(DATA TO EXAMINE)
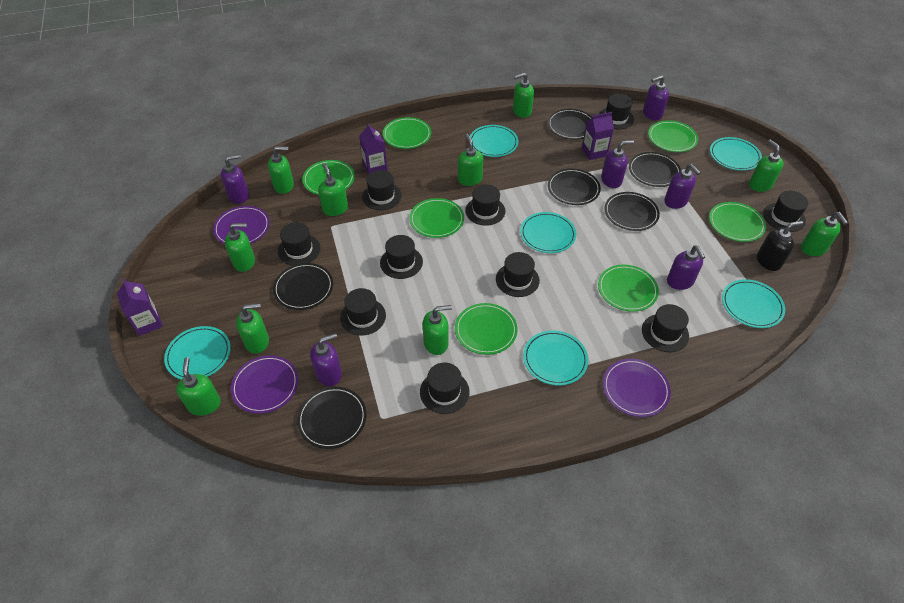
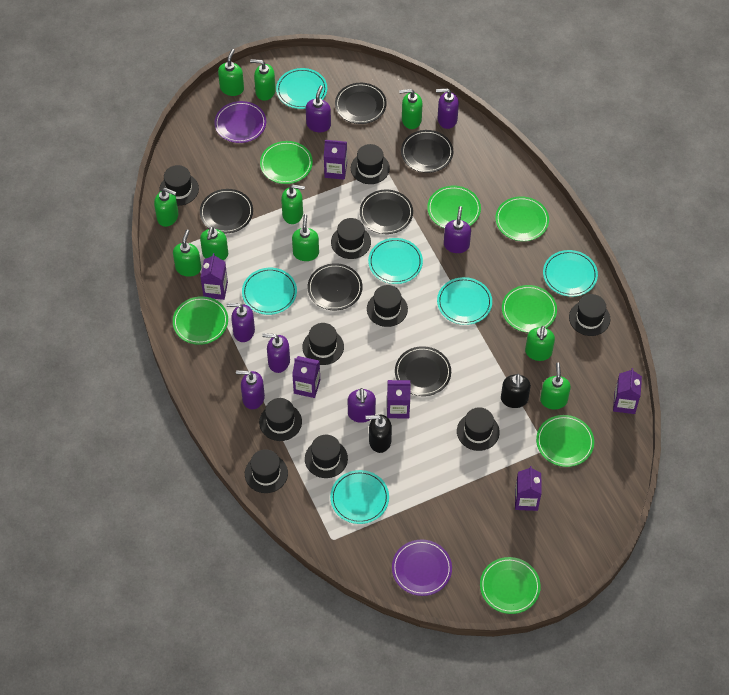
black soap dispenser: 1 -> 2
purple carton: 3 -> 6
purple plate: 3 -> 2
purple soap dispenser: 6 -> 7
(End DATA TO EXAMINE)
(DATA TO EXAMINE)
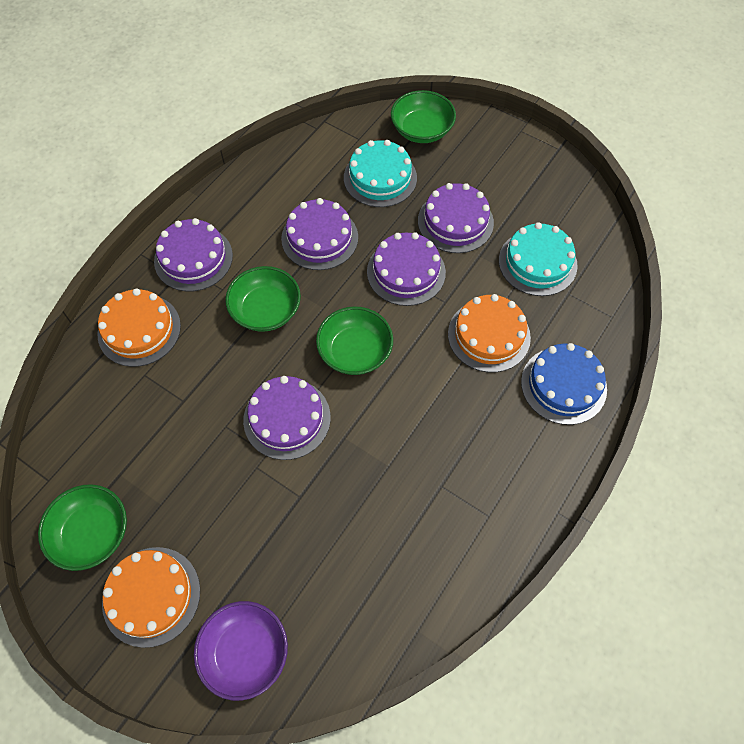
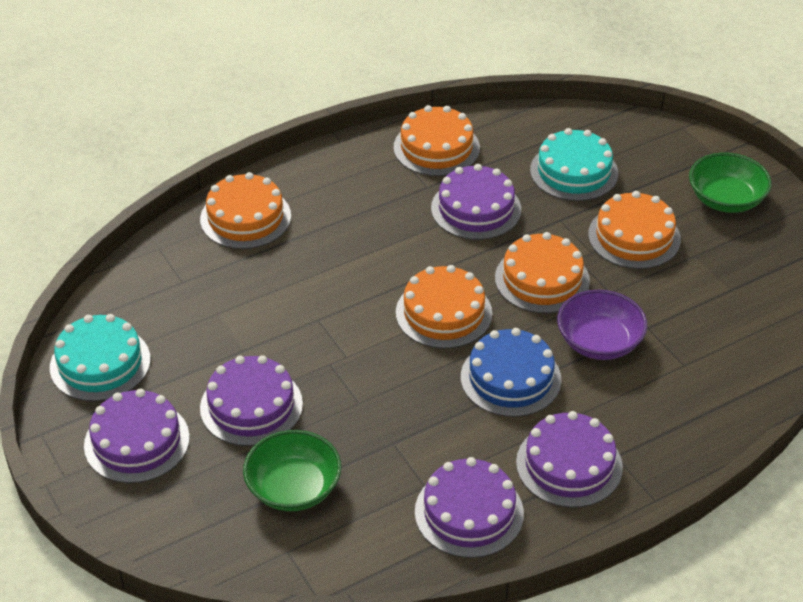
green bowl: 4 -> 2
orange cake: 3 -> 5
(End DATA TO EXAMINE)
## [INSTRUCTIONS FOR THE TASK]
Please give an exact copy of the lines above, beginning with the line containing "black soap dispenser: 1 -> 2" and running through the line containing "purple soap dispenser: 6 -> 7", and of no other lines.

## [OUTPUT FOR THIS TASK]
black soap dispenser: 1 -> 2
purple carton: 3 -> 6
purple plate: 3 -> 2
purple soap dispenser: 6 -> 7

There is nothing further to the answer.